#### Task to complete:
Track down each line below containing the string "grey" and copy it.

#### Source data:
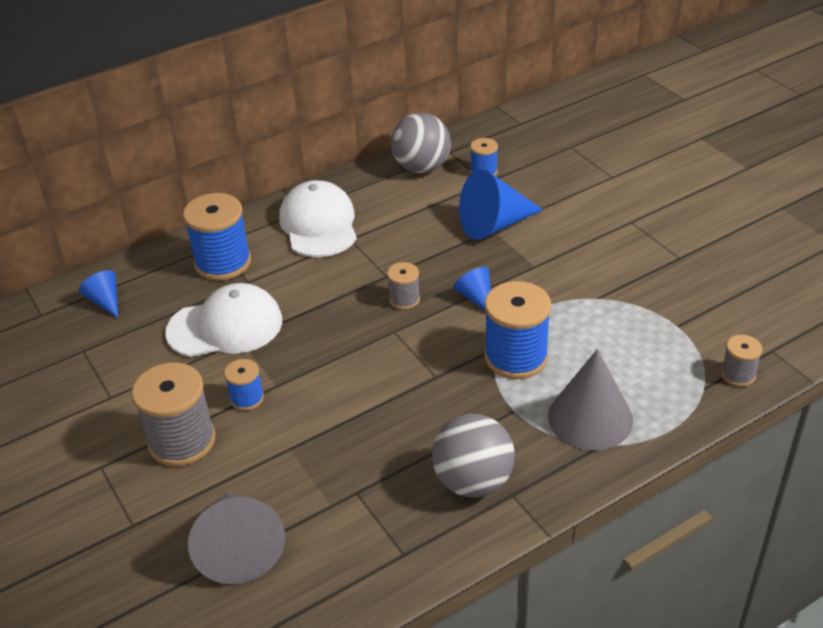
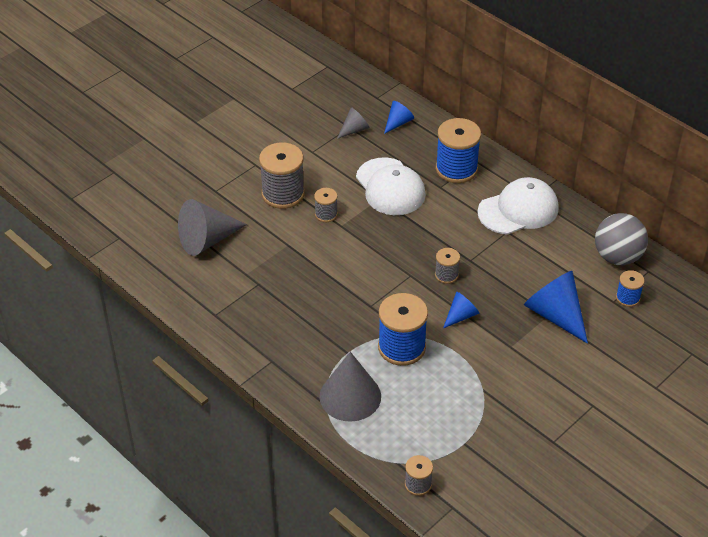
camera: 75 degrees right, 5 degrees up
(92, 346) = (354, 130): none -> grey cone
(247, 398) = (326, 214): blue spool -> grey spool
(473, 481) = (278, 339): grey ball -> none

---

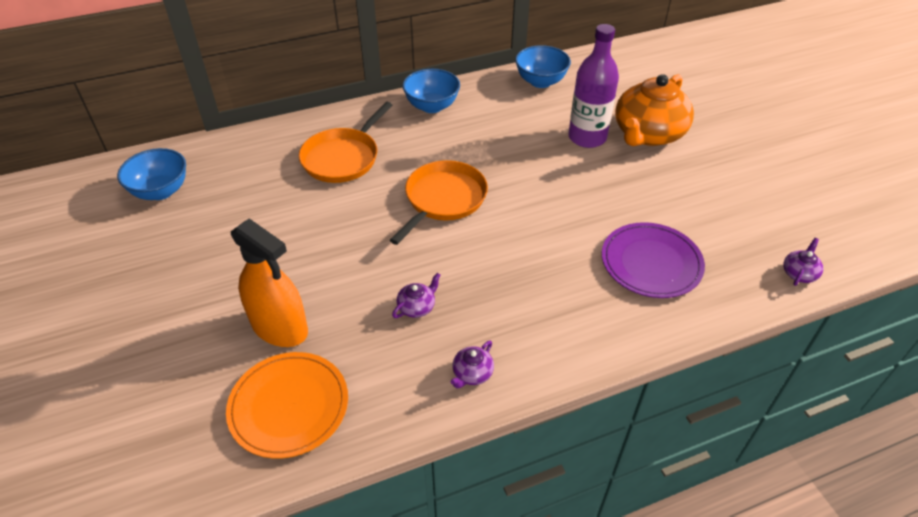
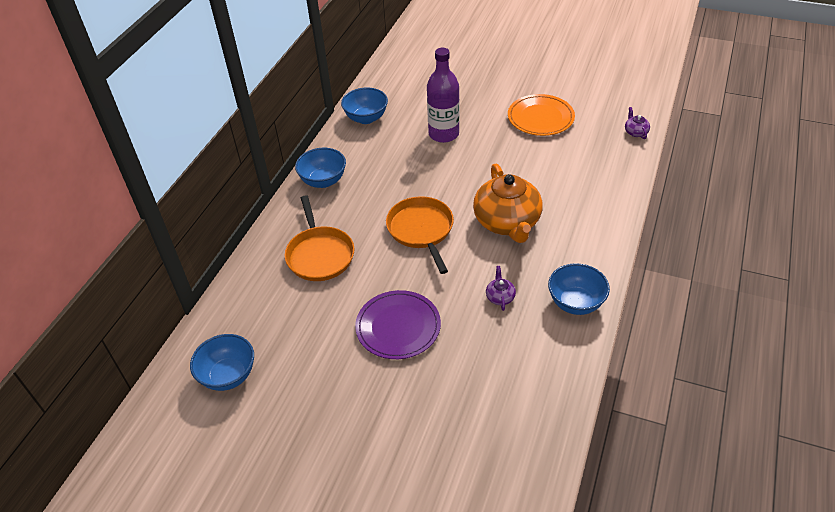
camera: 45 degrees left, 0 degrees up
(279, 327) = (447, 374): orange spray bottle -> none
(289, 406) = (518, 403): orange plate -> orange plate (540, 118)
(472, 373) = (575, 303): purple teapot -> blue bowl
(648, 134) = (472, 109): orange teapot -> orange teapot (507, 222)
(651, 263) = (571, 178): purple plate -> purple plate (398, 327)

#### Your response:
(92, 346) = (354, 130): none -> grey cone
(247, 398) = (326, 214): blue spool -> grey spool
(473, 481) = (278, 339): grey ball -> none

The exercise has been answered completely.